ACTIVITY
Go through the listing below and state how many of its lines include "plus". Write only that number.

PROVIDED ENTRIES
_____

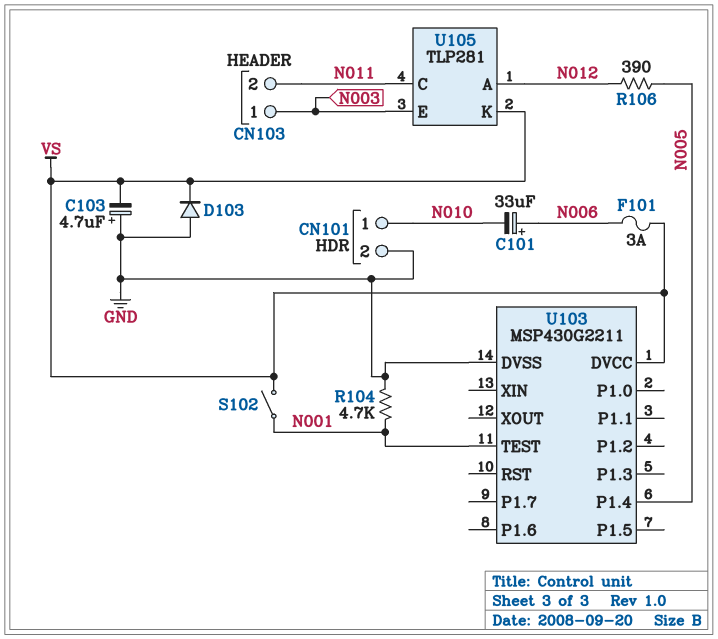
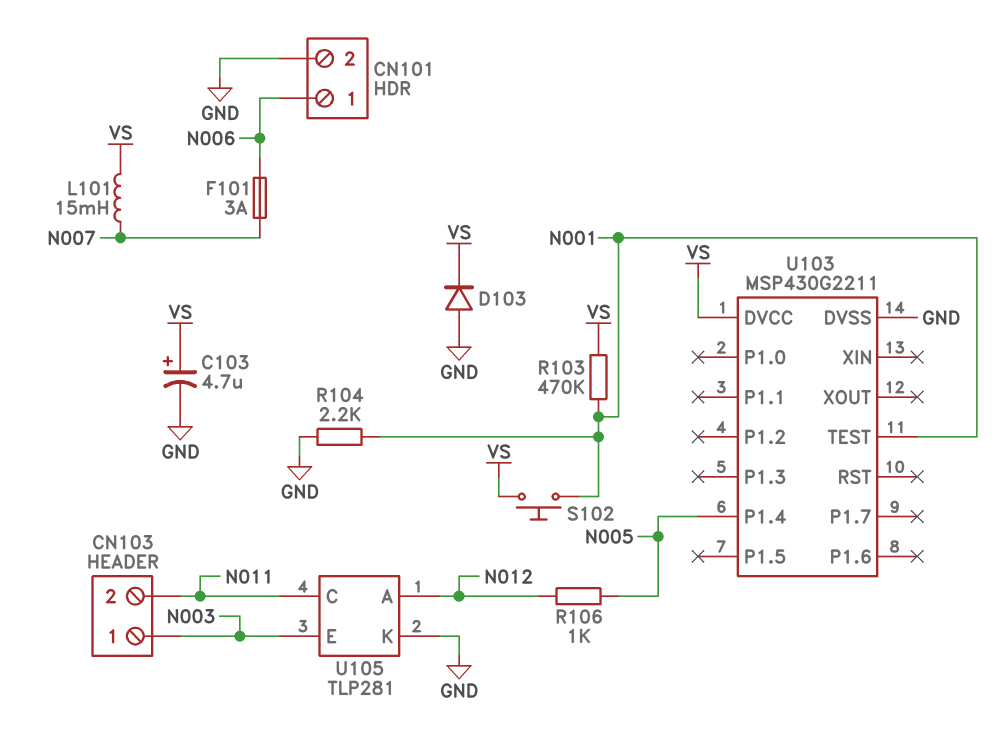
C101: 33uF (plus N006, minus N010) -> none
C103: 4.7uF (plus GND, minus VS) -> 4.7uF (plus VS, minus GND)
CN101 pin 1: N010 -> N006
F101: 3A (N006, VS) -> 3A (N006, N007)
L101: none -> 15mH (N007, VS)
R103: none -> 470k (N001, VS)
R104: 4.7k (GND, N001) -> 2.2k (GND, N001)
R106: 390 (N005, N012) -> 1k (N005, N012)
S102: switch (N001, VS) -> button (N001, VS)
U105 pin K: VS -> GND

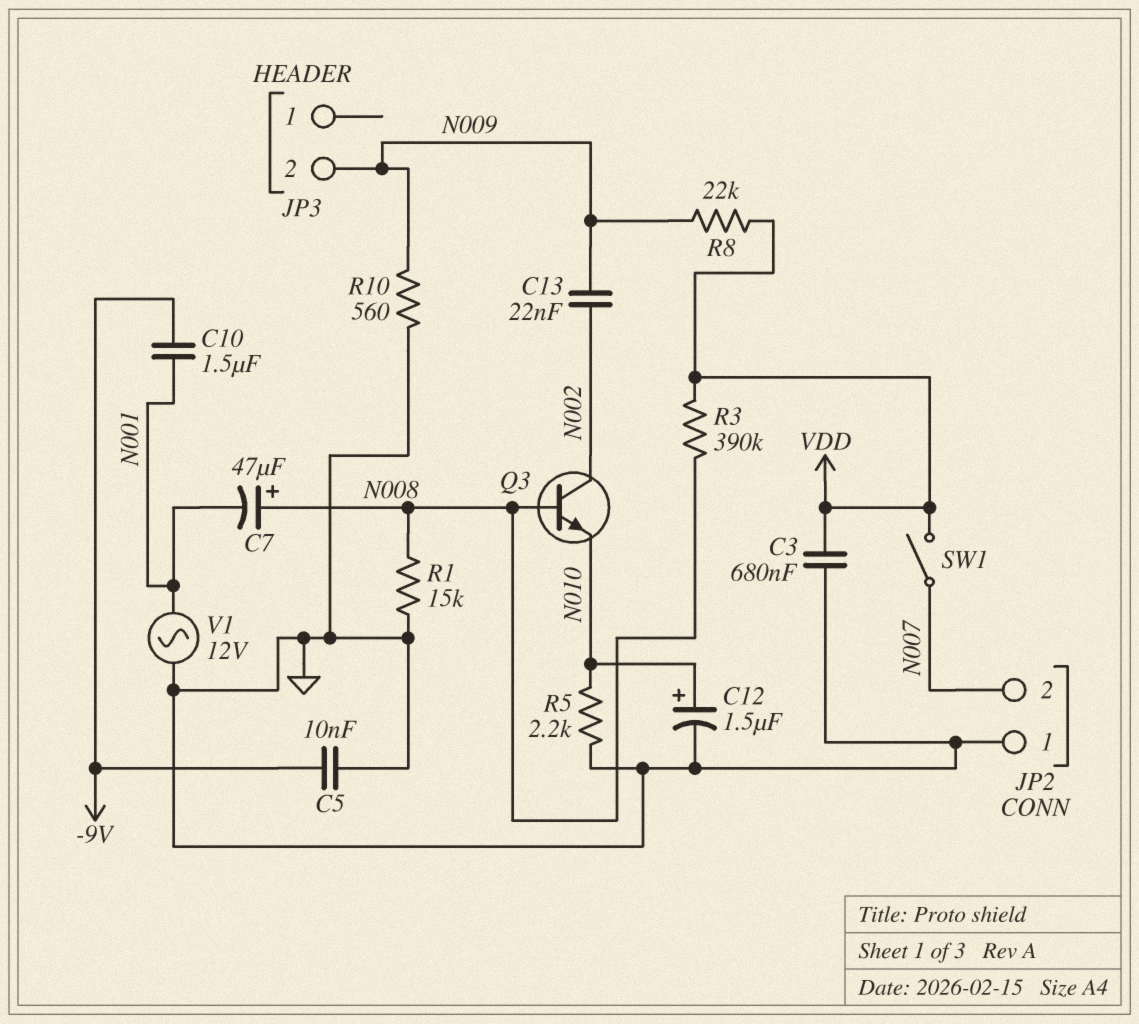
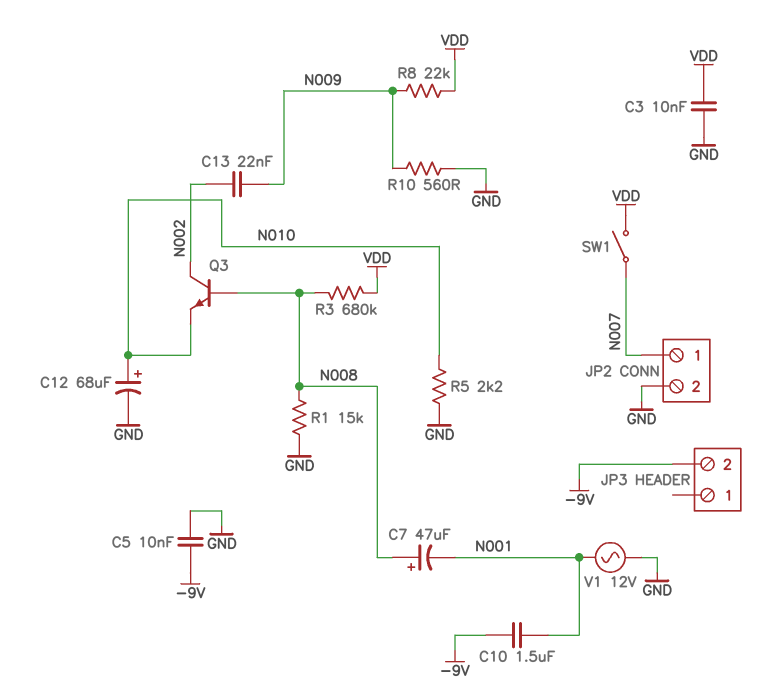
C3: 680nF (GND, VDD) -> 10nF (GND, VDD)
C12: 1.5uF (plus N010, minus GND) -> 68uF (plus N010, minus GND)
JP2 pin 1: GND -> N007
JP2 pin 2: N007 -> GND
JP3 pin 2: N009 -> -9V
R3: 390k (N008, VDD) -> 680k (N008, VDD)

_____

RESPONSE
3